Nothing but the pictures gets dropped; retype every entry exactly.

RECORDS SHOWN: Begin

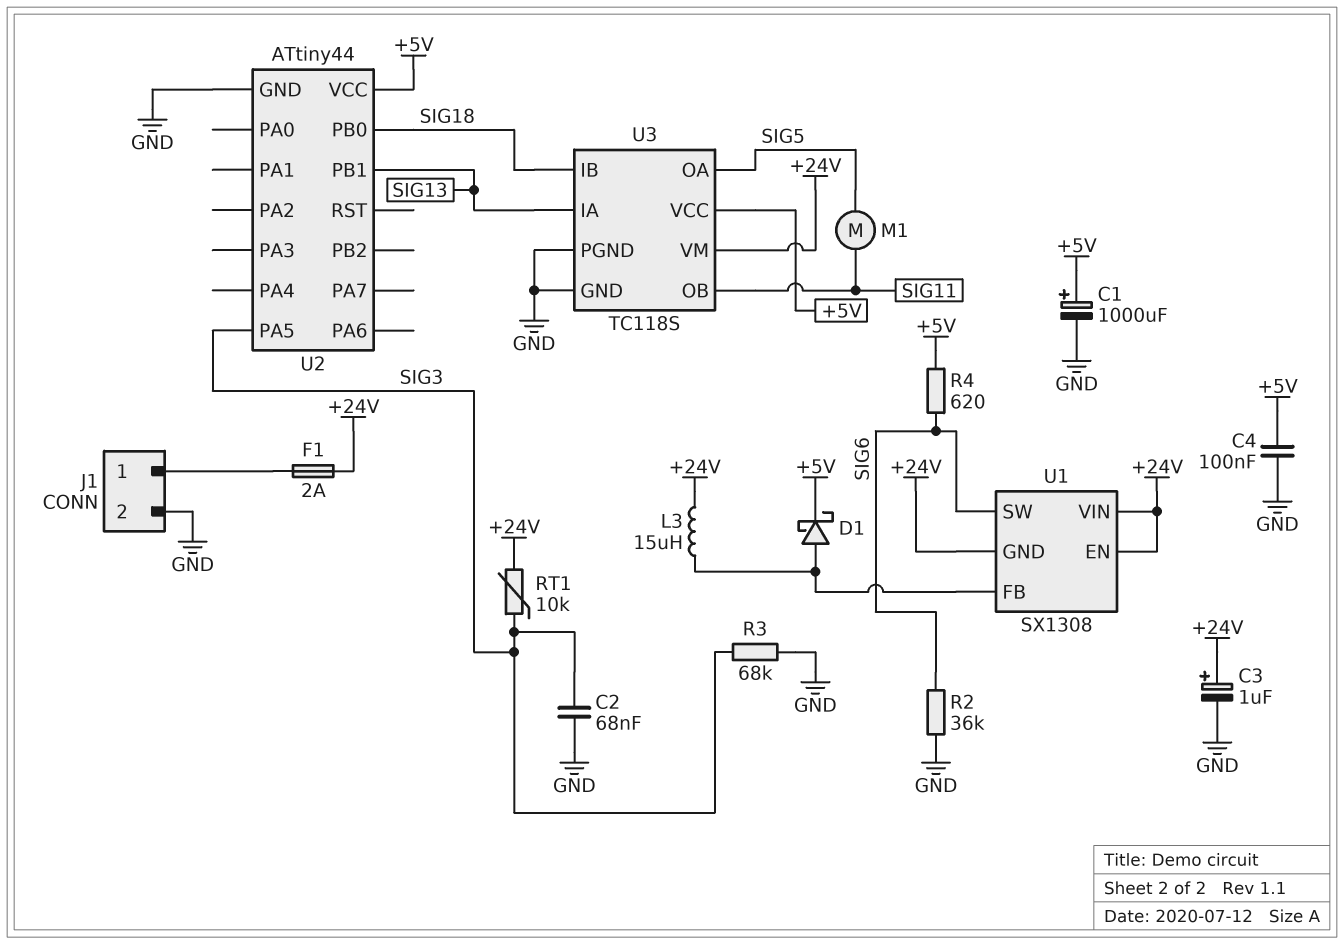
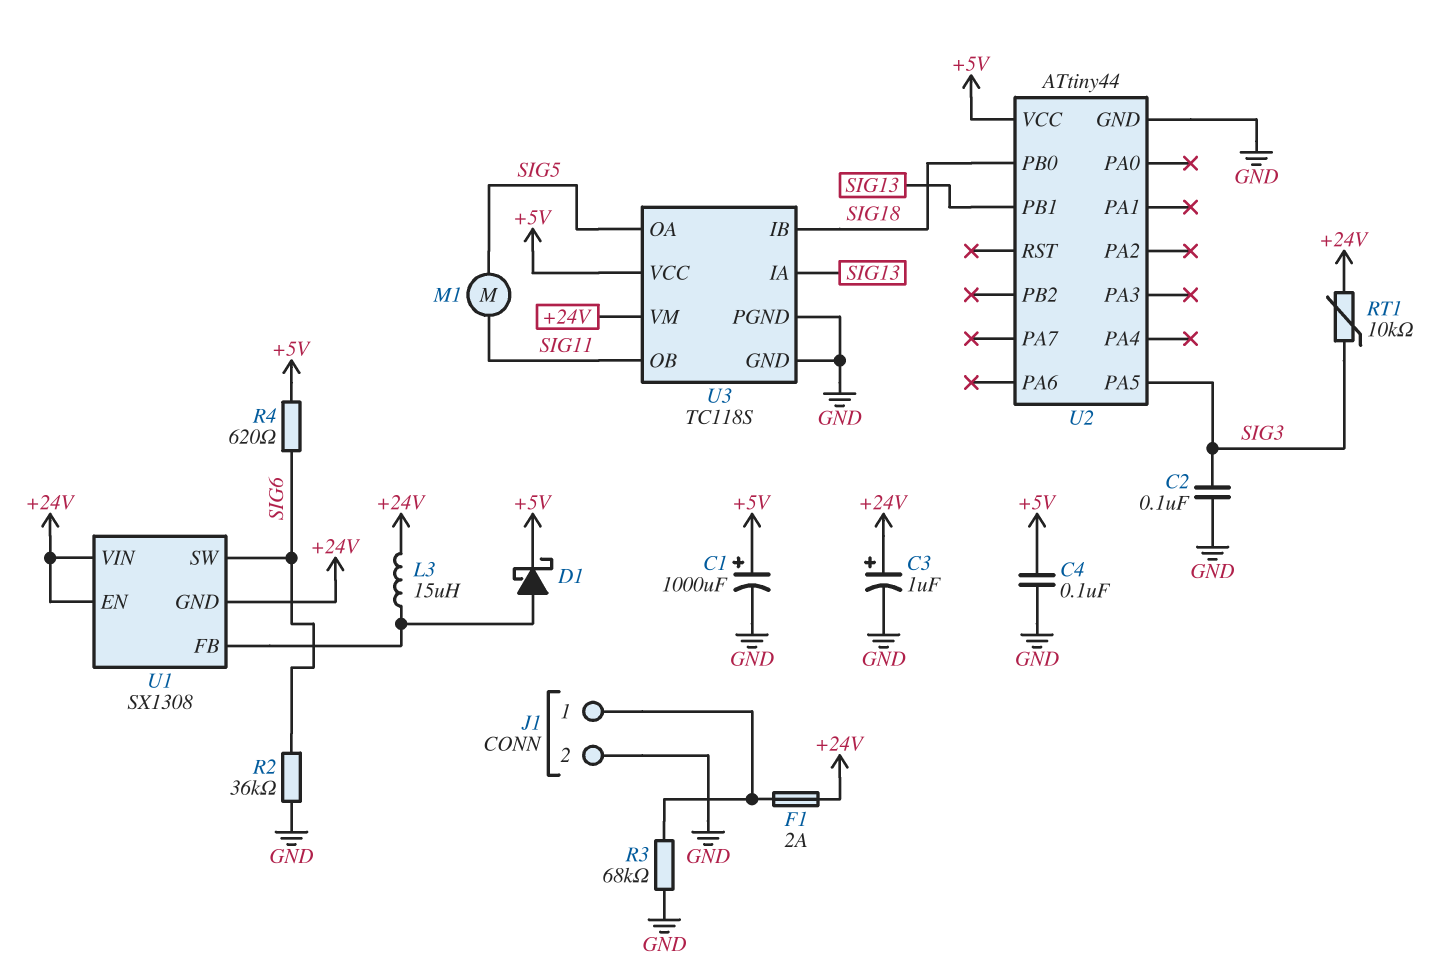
C2: 68nF (GND, SIG3) -> 100nF (GND, SIG3)
R3: 68k (GND, SIG3) -> 68k (GND, J1/1)

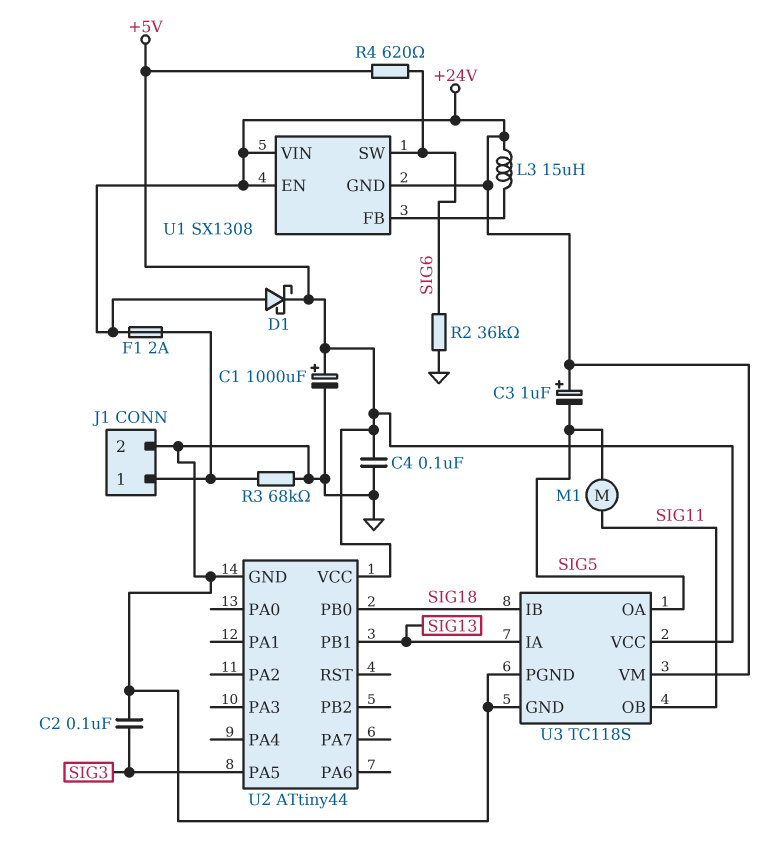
C3: 1uF (plus +24V, minus GND) -> 1uF (plus +24V, minus SIG5)
D1: schottky (A U1/FB, K +5V) -> schottky (A +24V, K +5V)
RT1: 10k (+24V, SIG3) -> none

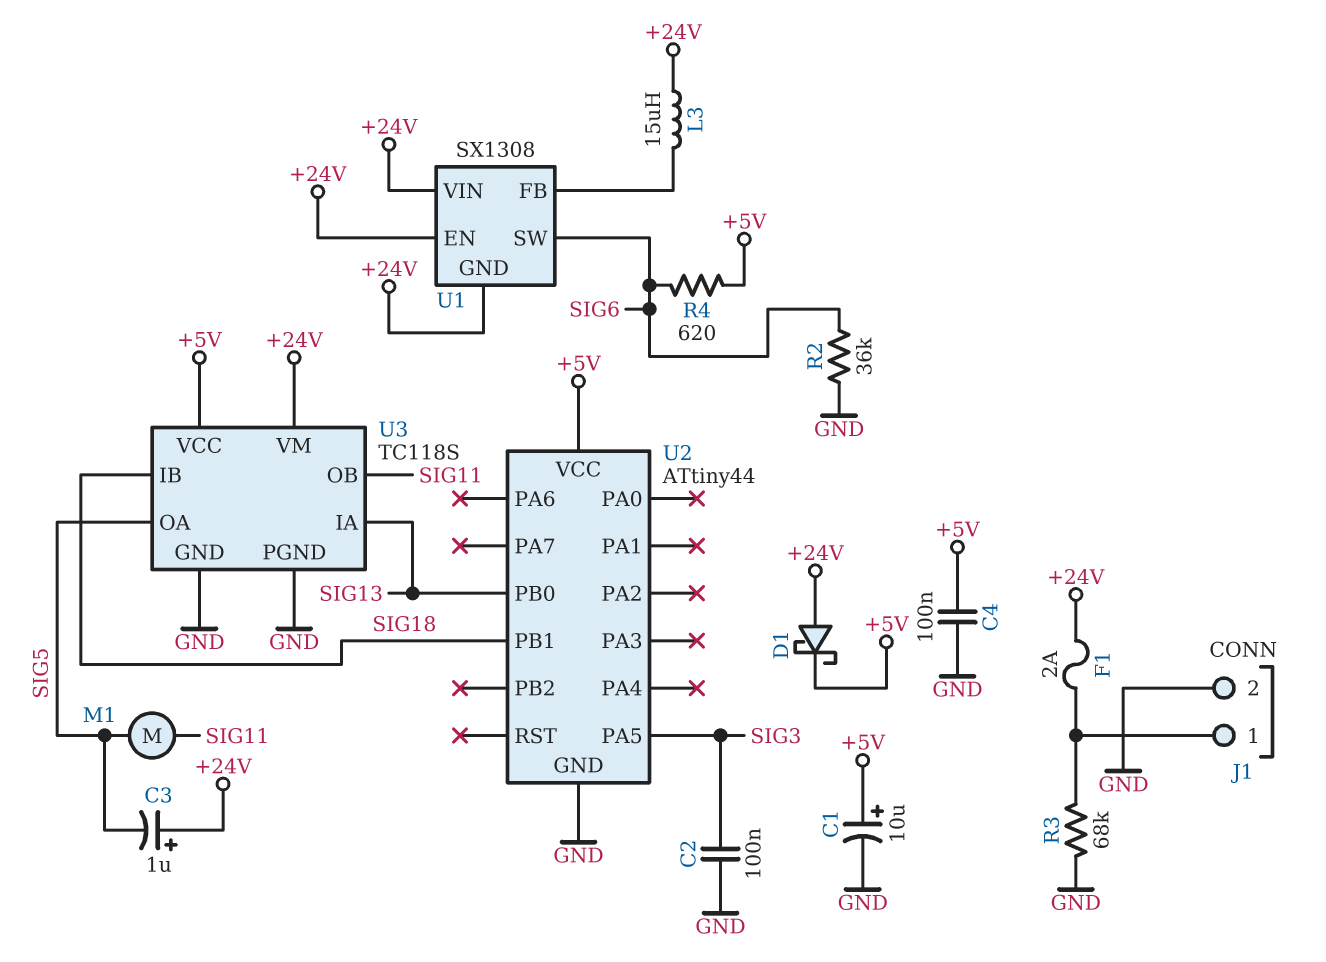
C1: 1000uF (plus +5V, minus GND) -> 10uF (plus +5V, minus GND)
U2 pin PB0: SIG18 -> SIG13
U2 pin PB1: SIG13 -> SIG18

RECORDS SHOWN: End

SOLUTION FOR THIS EXERCISE:
C2: 68nF (GND, SIG3) -> 100nF (GND, SIG3)
R3: 68k (GND, SIG3) -> 68k (GND, J1/1)

C3: 1uF (plus +24V, minus GND) -> 1uF (plus +24V, minus SIG5)
D1: schottky (A U1/FB, K +5V) -> schottky (A +24V, K +5V)
RT1: 10k (+24V, SIG3) -> none

C1: 1000uF (plus +5V, minus GND) -> 10uF (plus +5V, minus GND)
U2 pin PB0: SIG18 -> SIG13
U2 pin PB1: SIG13 -> SIG18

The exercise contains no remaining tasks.